*Task objective:*
Among the records below, find the line that has "U202: TLV272 -> TL082"; from there, give the lines again exactly, and stop after the line that has "R106: 4.7k (BR_R, GND) -> 3.3k (BR_R, GND)".

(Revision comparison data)
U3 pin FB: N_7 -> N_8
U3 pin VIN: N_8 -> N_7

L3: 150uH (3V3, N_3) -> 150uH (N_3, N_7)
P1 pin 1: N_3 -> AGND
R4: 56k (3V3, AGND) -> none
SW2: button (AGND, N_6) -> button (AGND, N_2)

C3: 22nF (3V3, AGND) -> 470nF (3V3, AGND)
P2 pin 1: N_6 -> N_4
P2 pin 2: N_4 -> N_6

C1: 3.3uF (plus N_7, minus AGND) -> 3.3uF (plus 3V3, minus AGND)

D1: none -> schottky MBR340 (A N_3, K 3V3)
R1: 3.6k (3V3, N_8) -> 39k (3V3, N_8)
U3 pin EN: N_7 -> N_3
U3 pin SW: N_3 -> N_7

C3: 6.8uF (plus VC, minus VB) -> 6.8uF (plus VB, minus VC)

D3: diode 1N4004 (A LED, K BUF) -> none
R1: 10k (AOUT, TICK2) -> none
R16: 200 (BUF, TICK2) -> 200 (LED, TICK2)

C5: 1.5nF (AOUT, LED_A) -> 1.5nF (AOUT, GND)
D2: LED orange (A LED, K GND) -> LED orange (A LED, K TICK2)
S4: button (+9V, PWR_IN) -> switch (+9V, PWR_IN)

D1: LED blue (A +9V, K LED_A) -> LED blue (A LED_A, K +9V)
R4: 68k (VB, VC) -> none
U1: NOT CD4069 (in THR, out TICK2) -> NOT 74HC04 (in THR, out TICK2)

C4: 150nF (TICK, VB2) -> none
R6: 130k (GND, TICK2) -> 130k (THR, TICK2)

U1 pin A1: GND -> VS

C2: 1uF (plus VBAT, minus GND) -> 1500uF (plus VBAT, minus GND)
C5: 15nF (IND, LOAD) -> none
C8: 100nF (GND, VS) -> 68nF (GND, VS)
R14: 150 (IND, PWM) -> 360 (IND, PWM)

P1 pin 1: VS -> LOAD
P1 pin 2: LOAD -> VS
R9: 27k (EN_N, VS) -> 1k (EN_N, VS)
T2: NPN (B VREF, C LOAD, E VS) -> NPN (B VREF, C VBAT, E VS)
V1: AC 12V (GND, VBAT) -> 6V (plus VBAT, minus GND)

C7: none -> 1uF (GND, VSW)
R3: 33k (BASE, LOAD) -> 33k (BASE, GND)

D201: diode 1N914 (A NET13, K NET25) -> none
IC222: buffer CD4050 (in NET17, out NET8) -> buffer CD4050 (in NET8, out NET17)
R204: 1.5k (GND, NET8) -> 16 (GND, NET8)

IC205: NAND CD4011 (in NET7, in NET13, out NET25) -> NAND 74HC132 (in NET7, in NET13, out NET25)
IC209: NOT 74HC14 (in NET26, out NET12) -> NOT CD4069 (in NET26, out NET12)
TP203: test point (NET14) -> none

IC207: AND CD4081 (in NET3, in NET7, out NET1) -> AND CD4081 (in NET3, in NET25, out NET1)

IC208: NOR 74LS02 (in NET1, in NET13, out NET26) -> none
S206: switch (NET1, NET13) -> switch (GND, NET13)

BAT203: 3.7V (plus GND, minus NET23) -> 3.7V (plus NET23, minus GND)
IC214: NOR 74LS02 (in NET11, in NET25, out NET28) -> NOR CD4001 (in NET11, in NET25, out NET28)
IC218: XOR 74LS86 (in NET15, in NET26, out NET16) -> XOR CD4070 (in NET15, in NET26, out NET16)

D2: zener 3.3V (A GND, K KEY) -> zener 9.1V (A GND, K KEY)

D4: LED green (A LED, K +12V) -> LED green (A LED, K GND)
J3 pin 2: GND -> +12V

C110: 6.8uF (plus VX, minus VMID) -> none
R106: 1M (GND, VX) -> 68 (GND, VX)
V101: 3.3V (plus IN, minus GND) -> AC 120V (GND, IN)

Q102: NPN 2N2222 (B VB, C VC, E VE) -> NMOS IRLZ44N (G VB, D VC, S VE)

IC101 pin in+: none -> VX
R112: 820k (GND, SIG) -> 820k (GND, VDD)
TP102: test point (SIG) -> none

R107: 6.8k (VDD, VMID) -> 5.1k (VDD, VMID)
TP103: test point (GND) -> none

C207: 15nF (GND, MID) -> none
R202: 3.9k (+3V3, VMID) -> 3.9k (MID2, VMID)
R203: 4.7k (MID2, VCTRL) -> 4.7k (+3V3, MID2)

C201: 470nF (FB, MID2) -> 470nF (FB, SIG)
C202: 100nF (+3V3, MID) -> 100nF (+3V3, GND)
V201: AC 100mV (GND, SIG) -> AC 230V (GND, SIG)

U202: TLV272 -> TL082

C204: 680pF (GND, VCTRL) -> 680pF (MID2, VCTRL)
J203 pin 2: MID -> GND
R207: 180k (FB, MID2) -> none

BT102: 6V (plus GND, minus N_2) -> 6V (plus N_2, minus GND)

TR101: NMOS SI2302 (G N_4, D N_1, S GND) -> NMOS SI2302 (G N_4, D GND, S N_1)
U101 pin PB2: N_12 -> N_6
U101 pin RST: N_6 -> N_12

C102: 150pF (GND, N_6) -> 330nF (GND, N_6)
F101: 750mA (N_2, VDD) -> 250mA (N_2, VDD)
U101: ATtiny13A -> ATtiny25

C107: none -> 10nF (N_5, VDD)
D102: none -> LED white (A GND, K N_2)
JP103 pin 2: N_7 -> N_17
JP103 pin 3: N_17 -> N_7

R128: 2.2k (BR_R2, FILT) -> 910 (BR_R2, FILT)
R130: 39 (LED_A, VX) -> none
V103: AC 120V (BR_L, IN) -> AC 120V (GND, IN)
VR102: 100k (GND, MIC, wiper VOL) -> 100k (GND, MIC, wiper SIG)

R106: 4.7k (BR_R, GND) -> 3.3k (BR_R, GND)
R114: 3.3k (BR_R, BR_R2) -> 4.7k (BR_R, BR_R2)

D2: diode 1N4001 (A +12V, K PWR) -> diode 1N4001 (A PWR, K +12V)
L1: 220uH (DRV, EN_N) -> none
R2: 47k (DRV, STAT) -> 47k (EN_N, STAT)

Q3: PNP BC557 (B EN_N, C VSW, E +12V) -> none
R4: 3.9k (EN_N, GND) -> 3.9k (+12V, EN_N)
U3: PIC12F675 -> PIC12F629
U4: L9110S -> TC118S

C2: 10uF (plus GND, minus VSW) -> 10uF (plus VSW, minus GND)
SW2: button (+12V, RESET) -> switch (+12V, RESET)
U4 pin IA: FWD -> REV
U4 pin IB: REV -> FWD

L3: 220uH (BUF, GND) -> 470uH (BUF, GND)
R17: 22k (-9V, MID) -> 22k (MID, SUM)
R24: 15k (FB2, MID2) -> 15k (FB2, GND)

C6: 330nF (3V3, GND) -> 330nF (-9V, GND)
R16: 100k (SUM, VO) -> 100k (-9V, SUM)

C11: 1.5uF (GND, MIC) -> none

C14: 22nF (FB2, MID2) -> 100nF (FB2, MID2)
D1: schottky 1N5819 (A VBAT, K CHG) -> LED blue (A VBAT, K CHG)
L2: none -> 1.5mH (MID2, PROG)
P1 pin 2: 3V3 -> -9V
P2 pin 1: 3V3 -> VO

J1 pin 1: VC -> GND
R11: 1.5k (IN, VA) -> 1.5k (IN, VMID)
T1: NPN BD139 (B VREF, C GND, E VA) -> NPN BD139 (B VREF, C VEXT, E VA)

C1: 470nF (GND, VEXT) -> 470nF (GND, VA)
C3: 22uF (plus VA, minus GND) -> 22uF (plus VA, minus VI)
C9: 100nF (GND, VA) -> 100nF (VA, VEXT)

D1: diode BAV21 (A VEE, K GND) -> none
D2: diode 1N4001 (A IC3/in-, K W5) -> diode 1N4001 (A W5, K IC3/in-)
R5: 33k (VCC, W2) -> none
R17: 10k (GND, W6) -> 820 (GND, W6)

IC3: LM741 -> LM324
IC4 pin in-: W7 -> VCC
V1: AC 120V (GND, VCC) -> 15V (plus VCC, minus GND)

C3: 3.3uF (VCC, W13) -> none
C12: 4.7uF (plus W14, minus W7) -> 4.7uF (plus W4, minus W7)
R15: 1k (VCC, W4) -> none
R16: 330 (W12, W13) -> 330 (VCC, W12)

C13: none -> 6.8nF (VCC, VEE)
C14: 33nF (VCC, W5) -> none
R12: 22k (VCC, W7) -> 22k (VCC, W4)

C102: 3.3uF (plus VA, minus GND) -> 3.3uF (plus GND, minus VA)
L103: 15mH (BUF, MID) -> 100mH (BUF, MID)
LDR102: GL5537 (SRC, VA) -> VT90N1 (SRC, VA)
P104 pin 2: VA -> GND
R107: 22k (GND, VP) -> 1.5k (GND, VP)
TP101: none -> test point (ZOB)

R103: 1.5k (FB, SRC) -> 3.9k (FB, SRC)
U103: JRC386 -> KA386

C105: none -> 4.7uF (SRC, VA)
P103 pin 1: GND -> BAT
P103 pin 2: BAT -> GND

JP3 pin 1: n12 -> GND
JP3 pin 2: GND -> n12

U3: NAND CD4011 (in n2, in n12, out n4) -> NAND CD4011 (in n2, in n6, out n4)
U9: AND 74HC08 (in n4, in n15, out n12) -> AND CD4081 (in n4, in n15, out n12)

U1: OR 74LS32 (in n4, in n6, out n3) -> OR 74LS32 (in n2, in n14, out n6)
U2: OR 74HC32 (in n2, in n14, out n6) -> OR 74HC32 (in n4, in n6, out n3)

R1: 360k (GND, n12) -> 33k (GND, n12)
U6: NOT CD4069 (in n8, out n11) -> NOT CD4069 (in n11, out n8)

*Response area:*
U202: TLV272 -> TL082

C204: 680pF (GND, VCTRL) -> 680pF (MID2, VCTRL)
J203 pin 2: MID -> GND
R207: 180k (FB, MID2) -> none

BT102: 6V (plus GND, minus N_2) -> 6V (plus N_2, minus GND)

TR101: NMOS SI2302 (G N_4, D N_1, S GND) -> NMOS SI2302 (G N_4, D GND, S N_1)
U101 pin PB2: N_12 -> N_6
U101 pin RST: N_6 -> N_12

C102: 150pF (GND, N_6) -> 330nF (GND, N_6)
F101: 750mA (N_2, VDD) -> 250mA (N_2, VDD)
U101: ATtiny13A -> ATtiny25

C107: none -> 10nF (N_5, VDD)
D102: none -> LED white (A GND, K N_2)
JP103 pin 2: N_7 -> N_17
JP103 pin 3: N_17 -> N_7

R128: 2.2k (BR_R2, FILT) -> 910 (BR_R2, FILT)
R130: 39 (LED_A, VX) -> none
V103: AC 120V (BR_L, IN) -> AC 120V (GND, IN)
VR102: 100k (GND, MIC, wiper VOL) -> 100k (GND, MIC, wiper SIG)

R106: 4.7k (BR_R, GND) -> 3.3k (BR_R, GND)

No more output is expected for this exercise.